> _YOUR INSTRUCTIONS_
Pictures aside, reproduce exactly each line from the one holding "camera: 90 degrees right, 0 degrees up" through the last line of the material, both ends included.
== Segment start ==
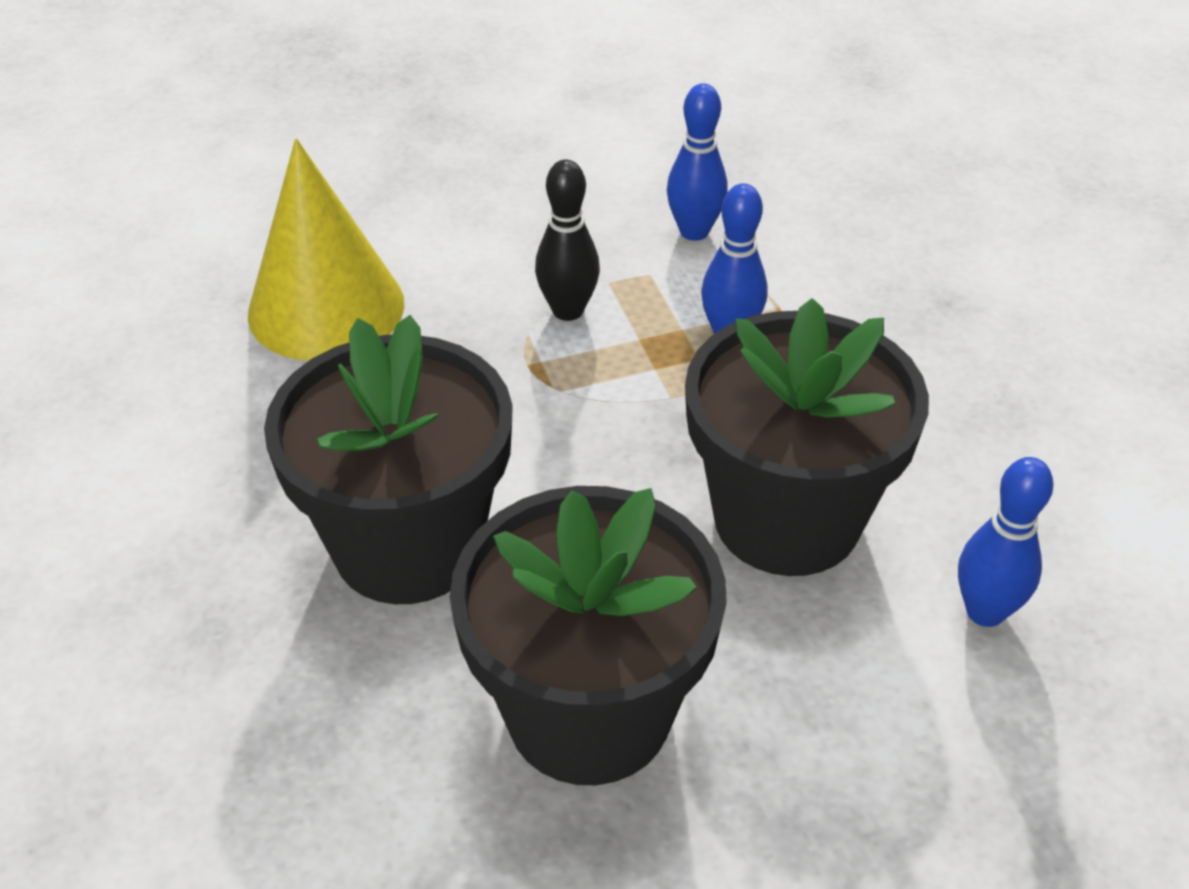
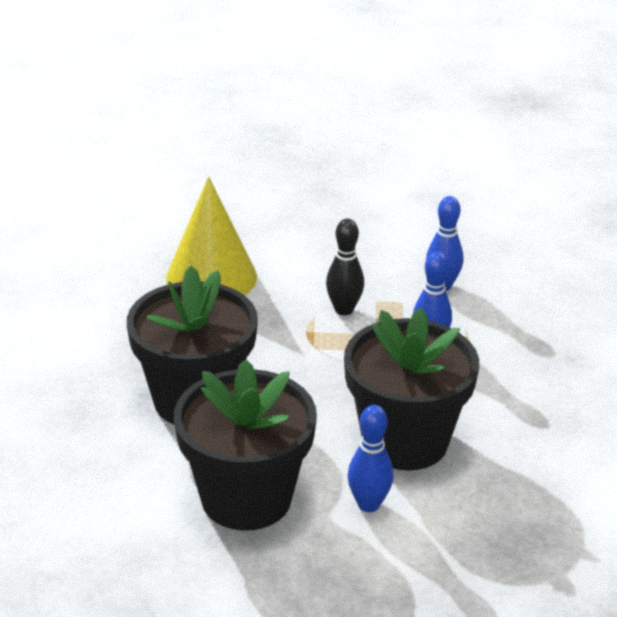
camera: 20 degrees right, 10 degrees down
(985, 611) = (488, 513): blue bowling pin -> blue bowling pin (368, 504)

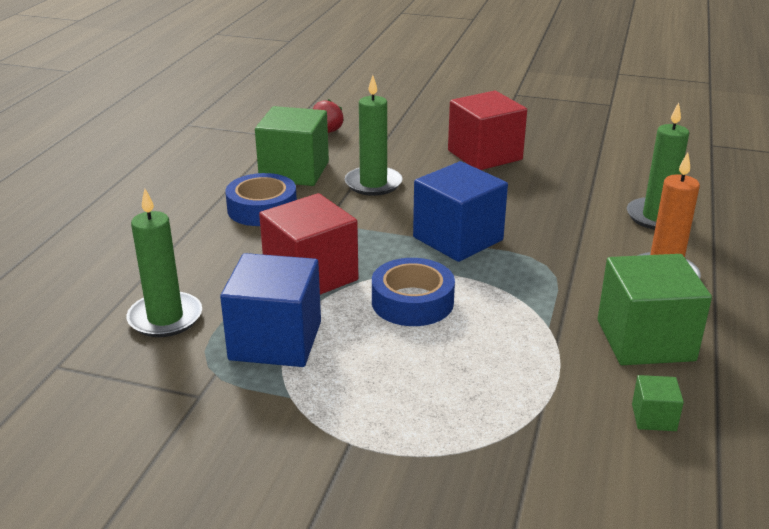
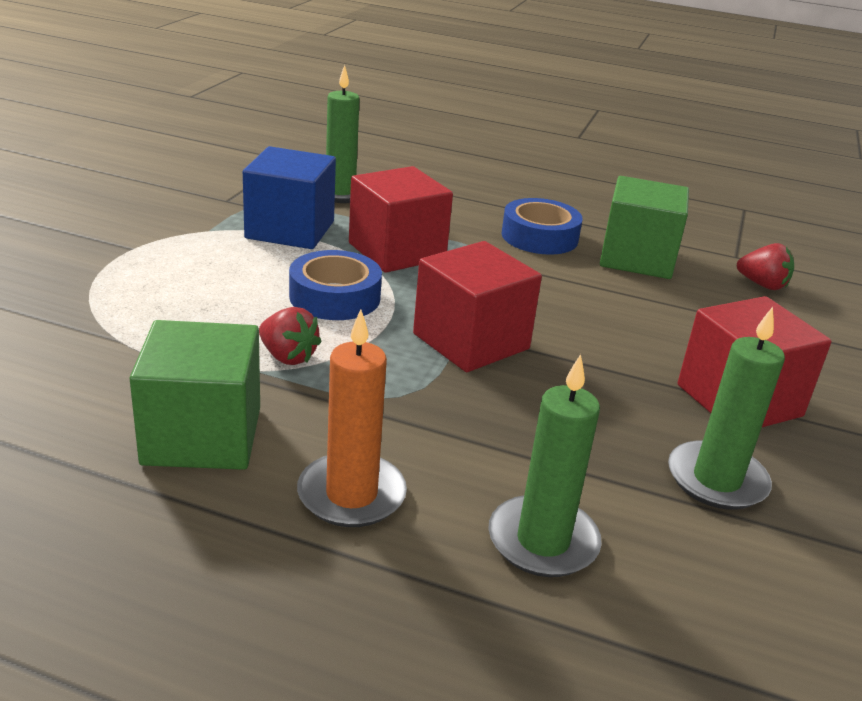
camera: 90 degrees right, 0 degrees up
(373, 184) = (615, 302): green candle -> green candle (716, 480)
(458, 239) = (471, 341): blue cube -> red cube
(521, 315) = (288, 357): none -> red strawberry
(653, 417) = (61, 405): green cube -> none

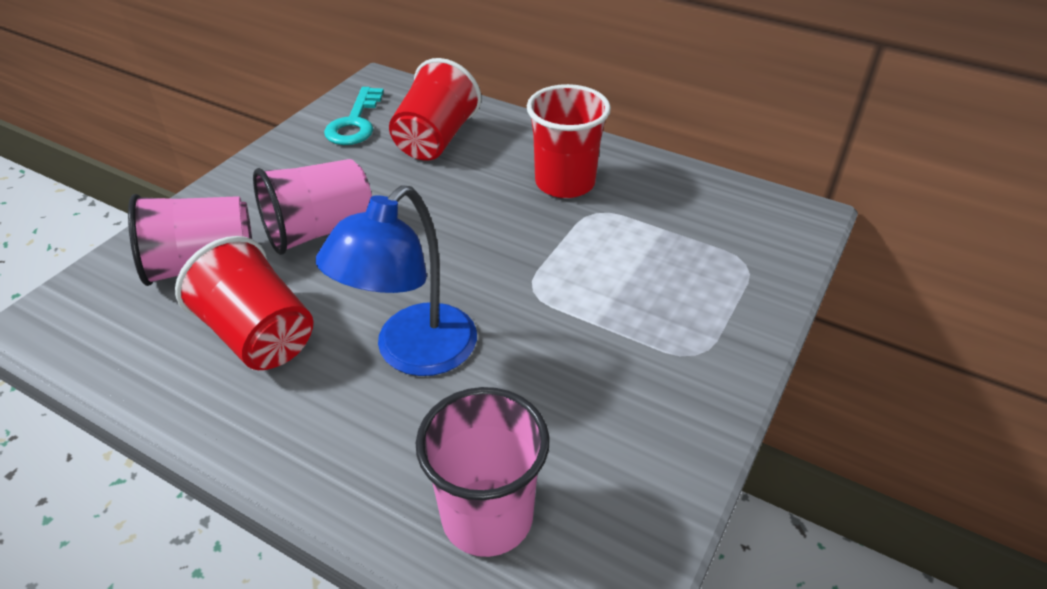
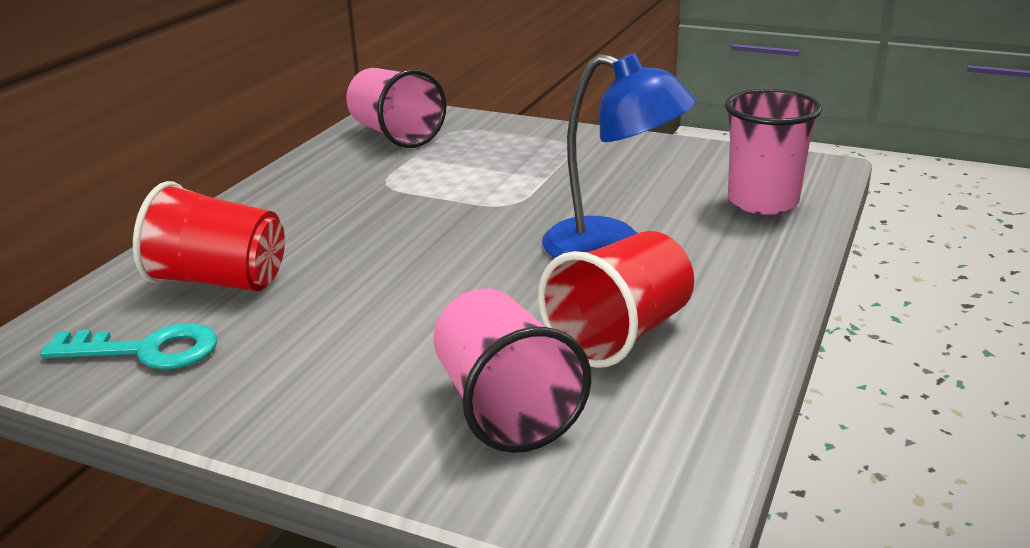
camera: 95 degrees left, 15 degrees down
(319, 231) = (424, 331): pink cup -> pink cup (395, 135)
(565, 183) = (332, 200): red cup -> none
== Segment end ==
> _ANSWER BOX_
camera: 90 degrees right, 0 degrees up
(373, 184) = (615, 302): green candle -> green candle (716, 480)
(458, 239) = (471, 341): blue cube -> red cube
(521, 315) = (288, 357): none -> red strawberry
(653, 417) = (61, 405): green cube -> none

camera: 95 degrees left, 15 degrees down
(319, 231) = (424, 331): pink cup -> pink cup (395, 135)
(565, 183) = (332, 200): red cup -> none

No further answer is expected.